## WHAT NEEDS TO BE DONE
Report the count of lines below in which the string "OLED" occurs; include nothing else.

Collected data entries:
====
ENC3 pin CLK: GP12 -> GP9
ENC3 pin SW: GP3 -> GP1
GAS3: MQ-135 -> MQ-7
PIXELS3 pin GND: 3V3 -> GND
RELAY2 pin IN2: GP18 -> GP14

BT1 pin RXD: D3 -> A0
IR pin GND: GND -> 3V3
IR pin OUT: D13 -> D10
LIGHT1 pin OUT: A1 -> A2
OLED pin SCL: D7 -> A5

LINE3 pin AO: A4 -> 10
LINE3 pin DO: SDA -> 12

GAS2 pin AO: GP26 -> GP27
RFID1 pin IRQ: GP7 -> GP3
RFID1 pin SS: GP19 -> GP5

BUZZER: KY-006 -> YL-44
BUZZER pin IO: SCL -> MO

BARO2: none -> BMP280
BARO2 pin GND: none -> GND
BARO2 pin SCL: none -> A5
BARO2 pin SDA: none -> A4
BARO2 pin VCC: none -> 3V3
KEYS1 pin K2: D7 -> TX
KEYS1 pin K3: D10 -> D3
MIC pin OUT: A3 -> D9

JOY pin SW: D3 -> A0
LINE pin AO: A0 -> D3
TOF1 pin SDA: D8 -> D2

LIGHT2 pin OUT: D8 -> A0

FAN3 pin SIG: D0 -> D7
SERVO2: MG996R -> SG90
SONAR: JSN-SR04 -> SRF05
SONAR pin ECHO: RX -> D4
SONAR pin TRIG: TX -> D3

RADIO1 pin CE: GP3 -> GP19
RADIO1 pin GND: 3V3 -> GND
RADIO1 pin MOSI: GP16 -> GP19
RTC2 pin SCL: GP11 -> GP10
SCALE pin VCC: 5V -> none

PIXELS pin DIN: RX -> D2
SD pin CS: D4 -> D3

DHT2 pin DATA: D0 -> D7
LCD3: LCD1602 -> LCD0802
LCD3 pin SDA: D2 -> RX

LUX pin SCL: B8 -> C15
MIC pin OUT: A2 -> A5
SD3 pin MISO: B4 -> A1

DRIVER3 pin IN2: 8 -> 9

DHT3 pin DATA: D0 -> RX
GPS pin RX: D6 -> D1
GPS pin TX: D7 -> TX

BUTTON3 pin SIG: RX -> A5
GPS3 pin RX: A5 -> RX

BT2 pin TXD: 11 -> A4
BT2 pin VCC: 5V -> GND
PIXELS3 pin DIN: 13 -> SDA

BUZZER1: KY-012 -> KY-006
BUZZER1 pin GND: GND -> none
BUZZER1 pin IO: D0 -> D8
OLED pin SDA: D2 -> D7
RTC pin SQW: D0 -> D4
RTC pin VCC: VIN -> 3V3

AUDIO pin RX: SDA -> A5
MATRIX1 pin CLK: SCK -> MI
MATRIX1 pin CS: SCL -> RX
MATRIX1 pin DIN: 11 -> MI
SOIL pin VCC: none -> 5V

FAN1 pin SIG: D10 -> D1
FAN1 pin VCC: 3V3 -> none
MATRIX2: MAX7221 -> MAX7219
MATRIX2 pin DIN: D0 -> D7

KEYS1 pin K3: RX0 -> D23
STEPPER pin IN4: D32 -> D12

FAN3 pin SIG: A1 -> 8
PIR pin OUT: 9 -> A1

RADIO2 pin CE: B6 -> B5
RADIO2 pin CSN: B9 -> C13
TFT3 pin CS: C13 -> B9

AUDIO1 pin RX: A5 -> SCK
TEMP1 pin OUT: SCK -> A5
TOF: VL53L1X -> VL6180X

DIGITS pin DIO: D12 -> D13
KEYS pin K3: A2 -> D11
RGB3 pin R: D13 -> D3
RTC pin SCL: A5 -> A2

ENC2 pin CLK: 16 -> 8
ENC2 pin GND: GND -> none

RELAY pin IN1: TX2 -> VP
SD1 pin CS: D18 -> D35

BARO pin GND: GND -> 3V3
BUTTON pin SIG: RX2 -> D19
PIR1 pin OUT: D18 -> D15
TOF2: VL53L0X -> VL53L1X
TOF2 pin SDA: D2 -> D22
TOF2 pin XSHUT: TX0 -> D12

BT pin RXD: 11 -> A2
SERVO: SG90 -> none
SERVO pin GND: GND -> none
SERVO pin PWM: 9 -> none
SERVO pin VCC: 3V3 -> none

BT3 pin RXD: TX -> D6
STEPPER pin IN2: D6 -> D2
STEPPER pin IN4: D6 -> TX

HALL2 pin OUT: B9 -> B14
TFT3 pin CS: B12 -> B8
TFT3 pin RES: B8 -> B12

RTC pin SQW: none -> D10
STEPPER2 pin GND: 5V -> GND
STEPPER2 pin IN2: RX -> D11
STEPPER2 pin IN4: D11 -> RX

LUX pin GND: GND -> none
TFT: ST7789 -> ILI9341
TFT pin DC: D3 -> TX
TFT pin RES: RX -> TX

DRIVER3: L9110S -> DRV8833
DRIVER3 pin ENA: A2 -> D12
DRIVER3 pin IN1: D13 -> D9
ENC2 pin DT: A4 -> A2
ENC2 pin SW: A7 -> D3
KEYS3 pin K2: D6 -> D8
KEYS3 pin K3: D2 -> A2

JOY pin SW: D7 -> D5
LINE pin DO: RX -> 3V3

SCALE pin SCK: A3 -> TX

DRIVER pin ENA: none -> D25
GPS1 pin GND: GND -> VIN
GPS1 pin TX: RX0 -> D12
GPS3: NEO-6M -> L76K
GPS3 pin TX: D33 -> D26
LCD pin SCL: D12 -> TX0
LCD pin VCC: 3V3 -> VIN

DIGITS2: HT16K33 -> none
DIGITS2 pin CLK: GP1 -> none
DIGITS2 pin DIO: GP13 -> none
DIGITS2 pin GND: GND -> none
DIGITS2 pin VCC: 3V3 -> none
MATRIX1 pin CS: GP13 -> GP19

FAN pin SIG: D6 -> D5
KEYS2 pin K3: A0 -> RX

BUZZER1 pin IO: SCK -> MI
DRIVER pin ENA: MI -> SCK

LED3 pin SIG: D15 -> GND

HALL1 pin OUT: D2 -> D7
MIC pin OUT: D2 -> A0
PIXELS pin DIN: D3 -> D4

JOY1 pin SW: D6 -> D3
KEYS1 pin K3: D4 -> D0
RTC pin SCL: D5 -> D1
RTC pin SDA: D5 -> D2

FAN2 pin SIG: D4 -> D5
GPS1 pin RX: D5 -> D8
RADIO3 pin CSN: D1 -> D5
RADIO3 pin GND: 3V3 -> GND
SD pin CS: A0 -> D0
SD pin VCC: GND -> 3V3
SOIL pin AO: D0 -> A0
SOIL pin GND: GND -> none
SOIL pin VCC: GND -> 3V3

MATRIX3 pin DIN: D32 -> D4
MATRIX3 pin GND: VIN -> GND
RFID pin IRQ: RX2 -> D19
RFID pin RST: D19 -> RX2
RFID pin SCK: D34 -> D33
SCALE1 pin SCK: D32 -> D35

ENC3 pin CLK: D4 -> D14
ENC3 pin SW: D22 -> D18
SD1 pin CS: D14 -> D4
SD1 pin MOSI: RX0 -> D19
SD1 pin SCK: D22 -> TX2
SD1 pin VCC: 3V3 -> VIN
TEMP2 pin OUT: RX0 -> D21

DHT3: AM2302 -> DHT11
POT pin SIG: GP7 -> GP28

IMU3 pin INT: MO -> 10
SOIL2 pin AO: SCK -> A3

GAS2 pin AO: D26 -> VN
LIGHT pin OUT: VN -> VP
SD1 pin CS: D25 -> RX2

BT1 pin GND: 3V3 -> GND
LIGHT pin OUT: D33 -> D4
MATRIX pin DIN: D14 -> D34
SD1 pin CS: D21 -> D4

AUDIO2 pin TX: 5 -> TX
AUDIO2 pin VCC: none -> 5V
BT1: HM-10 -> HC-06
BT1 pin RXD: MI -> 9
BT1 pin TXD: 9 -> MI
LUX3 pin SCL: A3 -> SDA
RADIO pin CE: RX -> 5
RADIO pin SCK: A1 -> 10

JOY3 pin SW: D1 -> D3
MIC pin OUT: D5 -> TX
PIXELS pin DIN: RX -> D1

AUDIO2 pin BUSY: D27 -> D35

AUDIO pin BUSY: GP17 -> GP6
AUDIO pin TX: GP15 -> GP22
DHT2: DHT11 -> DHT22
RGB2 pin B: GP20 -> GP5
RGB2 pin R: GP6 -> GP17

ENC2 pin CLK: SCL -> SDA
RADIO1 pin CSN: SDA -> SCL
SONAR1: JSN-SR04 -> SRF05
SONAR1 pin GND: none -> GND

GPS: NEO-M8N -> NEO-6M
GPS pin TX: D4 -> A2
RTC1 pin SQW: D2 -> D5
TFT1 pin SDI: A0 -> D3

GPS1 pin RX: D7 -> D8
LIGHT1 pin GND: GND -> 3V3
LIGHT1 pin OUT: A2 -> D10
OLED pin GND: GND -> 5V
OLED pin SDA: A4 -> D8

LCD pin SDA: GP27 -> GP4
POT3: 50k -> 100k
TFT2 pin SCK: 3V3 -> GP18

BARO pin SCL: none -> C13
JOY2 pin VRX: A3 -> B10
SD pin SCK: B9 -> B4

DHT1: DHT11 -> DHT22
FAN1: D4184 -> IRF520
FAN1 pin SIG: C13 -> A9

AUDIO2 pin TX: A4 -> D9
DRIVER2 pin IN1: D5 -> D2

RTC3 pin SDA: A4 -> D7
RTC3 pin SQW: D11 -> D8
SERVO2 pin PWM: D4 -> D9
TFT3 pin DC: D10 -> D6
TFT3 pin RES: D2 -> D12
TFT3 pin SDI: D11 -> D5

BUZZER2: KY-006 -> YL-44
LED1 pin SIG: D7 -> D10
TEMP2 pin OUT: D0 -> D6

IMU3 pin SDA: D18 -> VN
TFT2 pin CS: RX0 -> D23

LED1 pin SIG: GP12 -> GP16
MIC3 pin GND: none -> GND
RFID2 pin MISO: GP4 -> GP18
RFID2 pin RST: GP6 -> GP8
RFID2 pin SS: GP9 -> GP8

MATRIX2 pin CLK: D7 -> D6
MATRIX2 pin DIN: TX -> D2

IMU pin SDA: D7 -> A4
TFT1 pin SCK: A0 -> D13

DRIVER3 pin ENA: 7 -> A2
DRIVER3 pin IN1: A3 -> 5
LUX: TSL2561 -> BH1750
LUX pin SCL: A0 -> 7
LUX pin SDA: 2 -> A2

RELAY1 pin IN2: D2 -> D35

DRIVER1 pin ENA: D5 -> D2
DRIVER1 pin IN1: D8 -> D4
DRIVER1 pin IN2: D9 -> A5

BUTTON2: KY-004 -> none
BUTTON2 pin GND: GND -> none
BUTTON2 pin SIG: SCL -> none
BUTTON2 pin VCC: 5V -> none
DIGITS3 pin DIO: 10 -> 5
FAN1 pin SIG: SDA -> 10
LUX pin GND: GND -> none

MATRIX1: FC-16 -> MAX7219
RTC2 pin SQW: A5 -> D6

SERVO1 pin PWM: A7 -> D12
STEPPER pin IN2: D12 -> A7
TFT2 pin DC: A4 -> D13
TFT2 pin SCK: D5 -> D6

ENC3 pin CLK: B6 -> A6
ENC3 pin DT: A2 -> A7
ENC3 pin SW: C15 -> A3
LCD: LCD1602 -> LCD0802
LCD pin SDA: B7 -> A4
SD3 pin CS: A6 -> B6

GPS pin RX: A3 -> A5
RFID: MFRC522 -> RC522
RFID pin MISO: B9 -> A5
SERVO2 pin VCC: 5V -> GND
====
## PROBLEM SOLUTION
4